[Collected data entries]
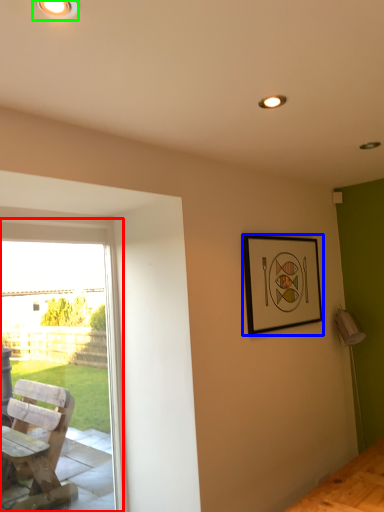
Question: Based on their relative distances, which object is farther from window (highlighted by a red box)? Choose from picture frame (highlighted by a blue box) and light fixture (highlighted by a green box).

Choices:
 (A) picture frame
 (B) light fixture

Answer: (B)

To do:
Can you reproduce all of the material above word for word, leaving out the pictures?

Solution:
Question: Based on their relative distances, which object is farther from window (highlighted by a red box)? Choose from picture frame (highlighted by a blue box) and light fixture (highlighted by a green box).

Choices:
 (A) picture frame
 (B) light fixture

Answer: (B)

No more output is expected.